=== Activity ===
Your answer must be the full listing below, repeated exactly, with no pictures in it.

------------

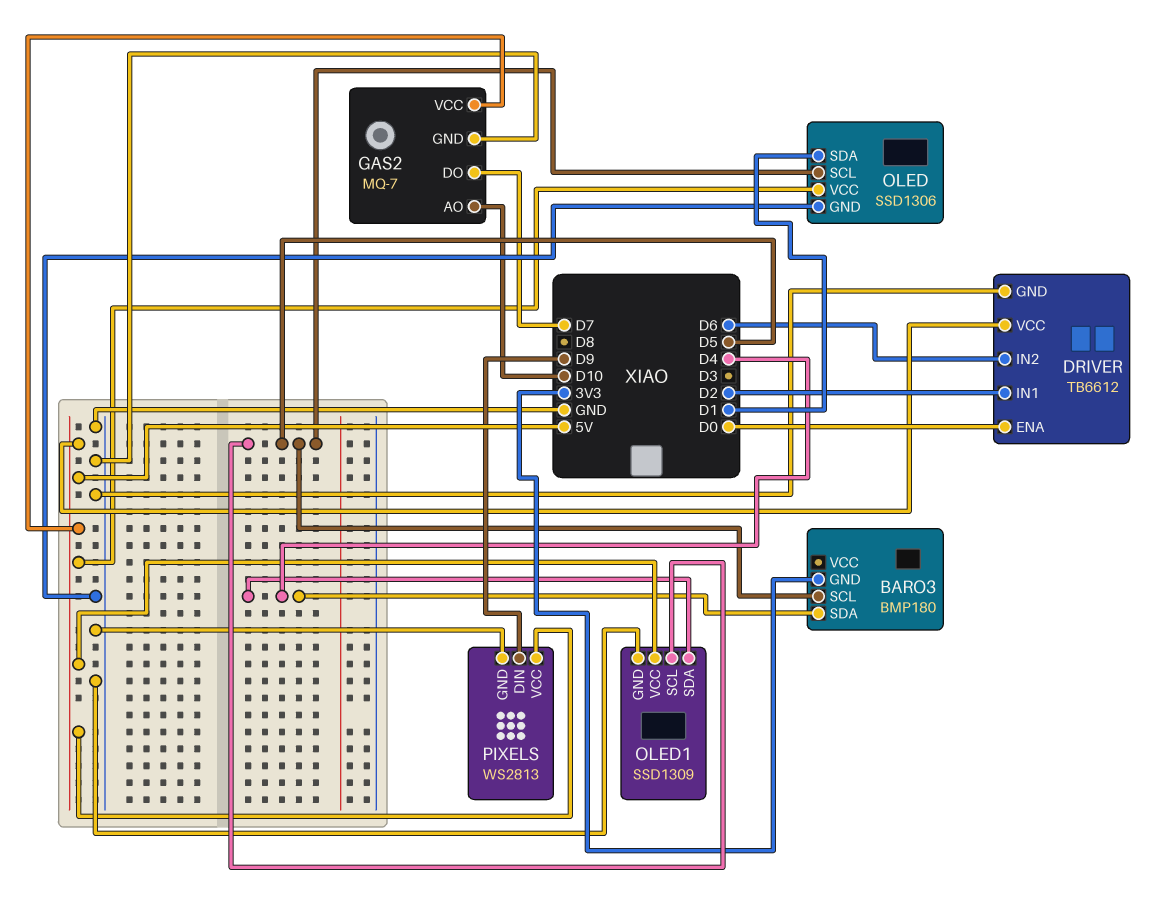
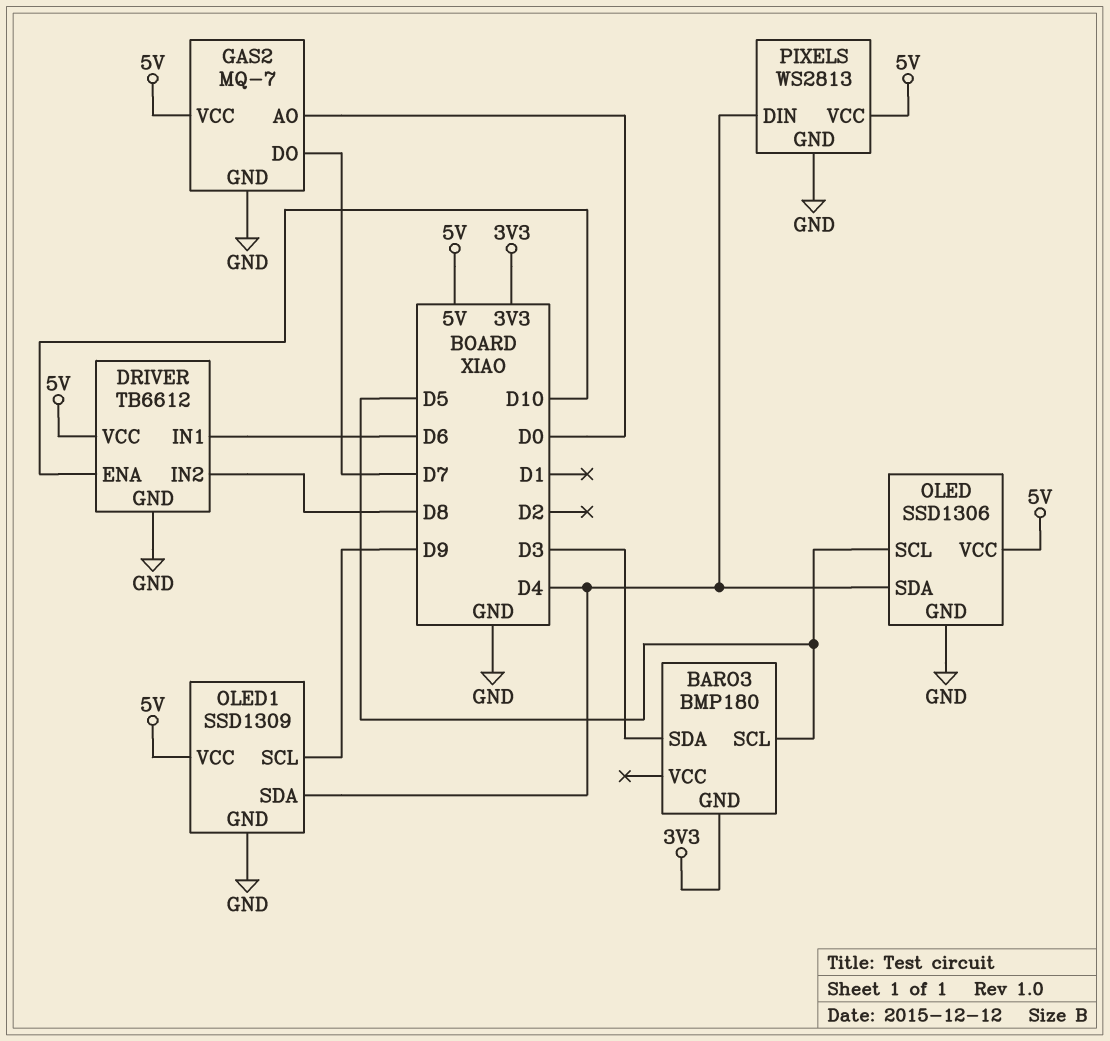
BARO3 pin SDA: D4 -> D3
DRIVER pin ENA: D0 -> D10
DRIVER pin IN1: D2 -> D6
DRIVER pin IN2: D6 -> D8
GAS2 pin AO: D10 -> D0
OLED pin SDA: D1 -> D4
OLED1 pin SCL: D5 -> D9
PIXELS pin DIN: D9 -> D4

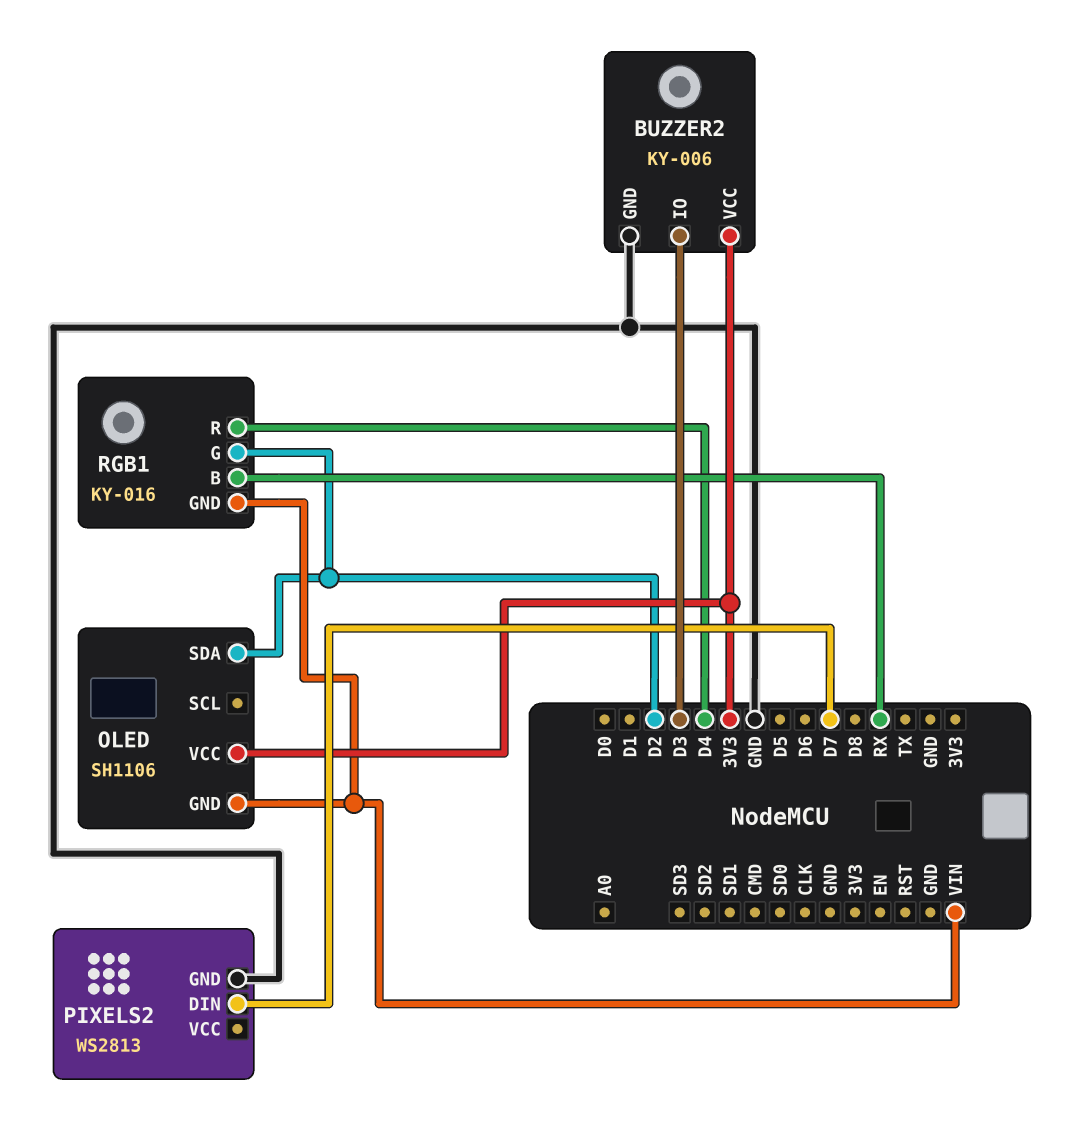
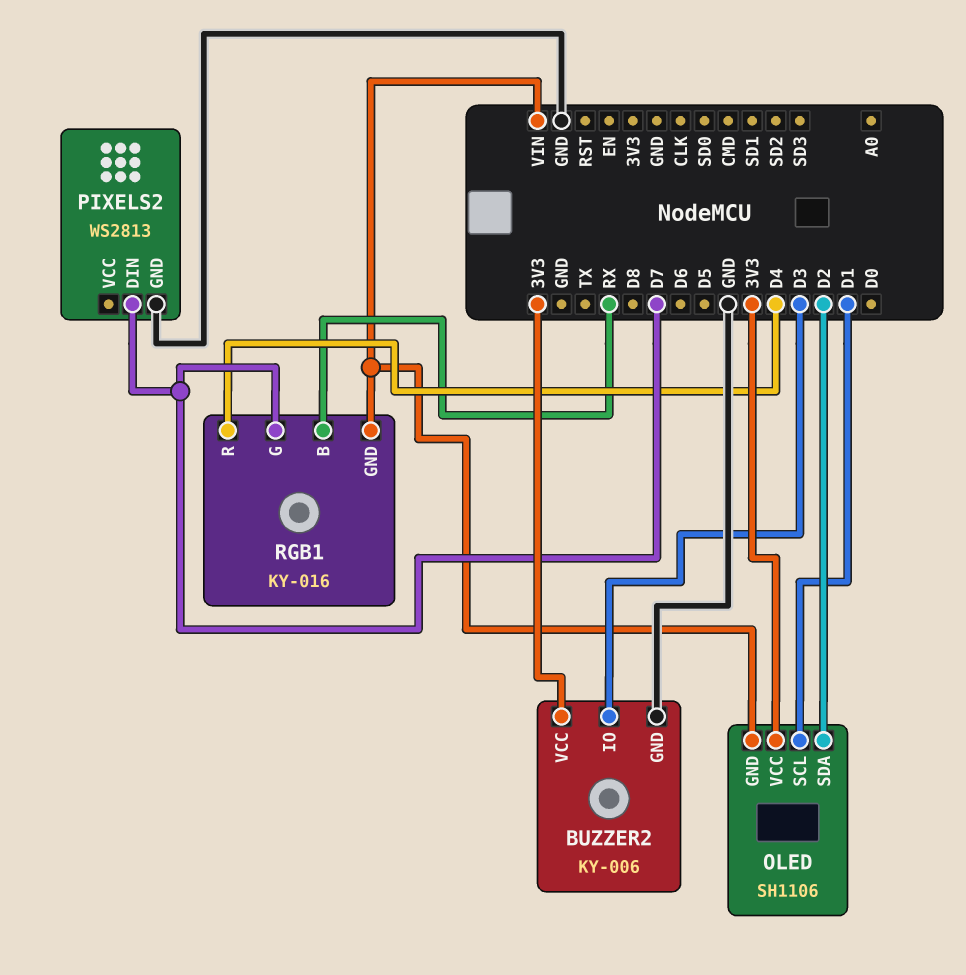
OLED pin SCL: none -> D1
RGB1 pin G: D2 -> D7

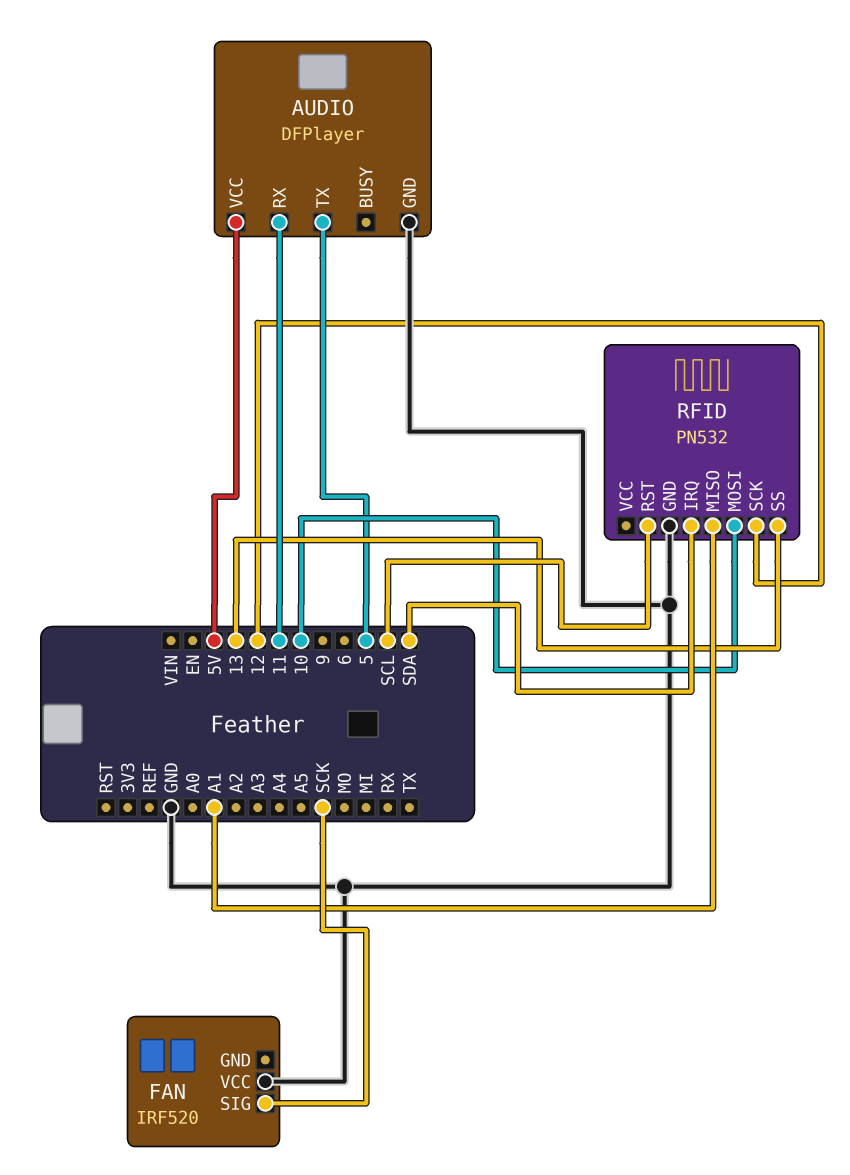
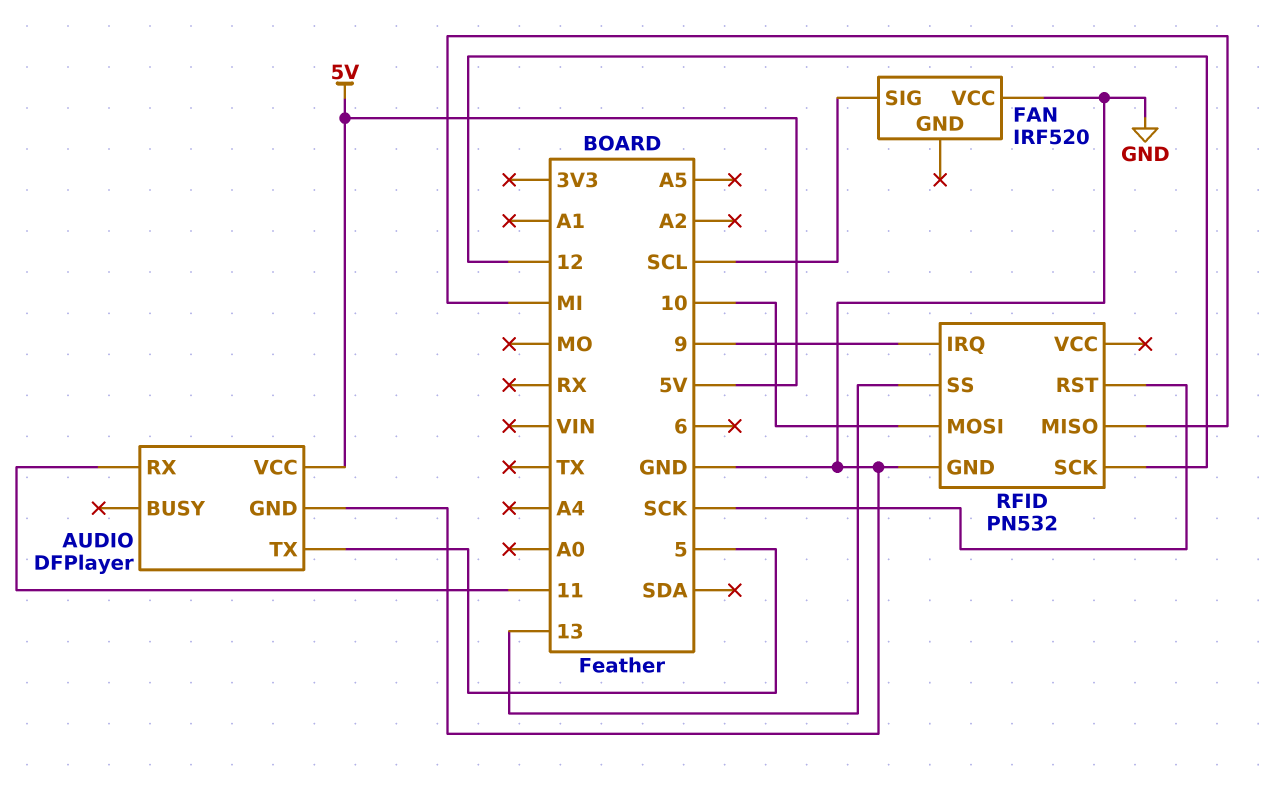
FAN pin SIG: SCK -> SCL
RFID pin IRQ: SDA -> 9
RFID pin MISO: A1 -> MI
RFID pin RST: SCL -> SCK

------------

=== Written answer ===
BARO3 pin SDA: D4 -> D3
DRIVER pin ENA: D0 -> D10
DRIVER pin IN1: D2 -> D6
DRIVER pin IN2: D6 -> D8
GAS2 pin AO: D10 -> D0
OLED pin SDA: D1 -> D4
OLED1 pin SCL: D5 -> D9
PIXELS pin DIN: D9 -> D4

OLED pin SCL: none -> D1
RGB1 pin G: D2 -> D7

FAN pin SIG: SCK -> SCL
RFID pin IRQ: SDA -> 9
RFID pin MISO: A1 -> MI
RFID pin RST: SCL -> SCK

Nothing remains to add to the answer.